**Your goal**
Please copy out the records that follow, word for word.

**Dataset records**

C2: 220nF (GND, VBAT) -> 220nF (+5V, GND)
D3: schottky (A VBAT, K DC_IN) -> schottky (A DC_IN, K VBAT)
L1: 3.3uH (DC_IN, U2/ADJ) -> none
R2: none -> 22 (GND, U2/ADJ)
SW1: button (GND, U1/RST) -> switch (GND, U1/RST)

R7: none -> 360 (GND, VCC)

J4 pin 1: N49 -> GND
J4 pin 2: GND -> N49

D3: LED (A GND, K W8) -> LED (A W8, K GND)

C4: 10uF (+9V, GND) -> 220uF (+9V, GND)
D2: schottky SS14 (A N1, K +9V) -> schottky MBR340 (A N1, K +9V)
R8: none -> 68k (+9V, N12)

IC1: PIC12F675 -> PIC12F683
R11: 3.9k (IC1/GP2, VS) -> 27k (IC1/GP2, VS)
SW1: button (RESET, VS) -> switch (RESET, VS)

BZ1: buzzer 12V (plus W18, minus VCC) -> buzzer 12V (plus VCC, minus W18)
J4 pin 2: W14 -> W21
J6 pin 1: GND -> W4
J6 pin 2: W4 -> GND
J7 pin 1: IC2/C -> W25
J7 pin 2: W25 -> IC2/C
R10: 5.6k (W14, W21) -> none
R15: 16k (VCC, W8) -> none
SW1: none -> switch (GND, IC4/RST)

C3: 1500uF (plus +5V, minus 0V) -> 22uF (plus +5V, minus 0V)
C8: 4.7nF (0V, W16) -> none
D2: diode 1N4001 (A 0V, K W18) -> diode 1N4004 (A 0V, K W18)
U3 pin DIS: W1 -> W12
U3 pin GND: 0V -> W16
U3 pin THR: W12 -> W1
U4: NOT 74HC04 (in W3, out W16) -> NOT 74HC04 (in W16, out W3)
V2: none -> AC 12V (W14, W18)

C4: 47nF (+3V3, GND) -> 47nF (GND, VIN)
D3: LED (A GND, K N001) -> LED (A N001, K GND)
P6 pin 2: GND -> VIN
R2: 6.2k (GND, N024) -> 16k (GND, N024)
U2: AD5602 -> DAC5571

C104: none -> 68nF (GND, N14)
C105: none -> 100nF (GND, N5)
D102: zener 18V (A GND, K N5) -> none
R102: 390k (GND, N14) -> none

**Output**
C2: 220nF (GND, VBAT) -> 220nF (+5V, GND)
D3: schottky (A VBAT, K DC_IN) -> schottky (A DC_IN, K VBAT)
L1: 3.3uH (DC_IN, U2/ADJ) -> none
R2: none -> 22 (GND, U2/ADJ)
SW1: button (GND, U1/RST) -> switch (GND, U1/RST)

R7: none -> 360 (GND, VCC)

J4 pin 1: N49 -> GND
J4 pin 2: GND -> N49

D3: LED (A GND, K W8) -> LED (A W8, K GND)

C4: 10uF (+9V, GND) -> 220uF (+9V, GND)
D2: schottky SS14 (A N1, K +9V) -> schottky MBR340 (A N1, K +9V)
R8: none -> 68k (+9V, N12)

IC1: PIC12F675 -> PIC12F683
R11: 3.9k (IC1/GP2, VS) -> 27k (IC1/GP2, VS)
SW1: button (RESET, VS) -> switch (RESET, VS)

BZ1: buzzer 12V (plus W18, minus VCC) -> buzzer 12V (plus VCC, minus W18)
J4 pin 2: W14 -> W21
J6 pin 1: GND -> W4
J6 pin 2: W4 -> GND
J7 pin 1: IC2/C -> W25
J7 pin 2: W25 -> IC2/C
R10: 5.6k (W14, W21) -> none
R15: 16k (VCC, W8) -> none
SW1: none -> switch (GND, IC4/RST)

C3: 1500uF (plus +5V, minus 0V) -> 22uF (plus +5V, minus 0V)
C8: 4.7nF (0V, W16) -> none
D2: diode 1N4001 (A 0V, K W18) -> diode 1N4004 (A 0V, K W18)
U3 pin DIS: W1 -> W12
U3 pin GND: 0V -> W16
U3 pin THR: W12 -> W1
U4: NOT 74HC04 (in W3, out W16) -> NOT 74HC04 (in W16, out W3)
V2: none -> AC 12V (W14, W18)

C4: 47nF (+3V3, GND) -> 47nF (GND, VIN)
D3: LED (A GND, K N001) -> LED (A N001, K GND)
P6 pin 2: GND -> VIN
R2: 6.2k (GND, N024) -> 16k (GND, N024)
U2: AD5602 -> DAC5571

C104: none -> 68nF (GND, N14)
C105: none -> 100nF (GND, N5)
D102: zener 18V (A GND, K N5) -> none
R102: 390k (GND, N14) -> none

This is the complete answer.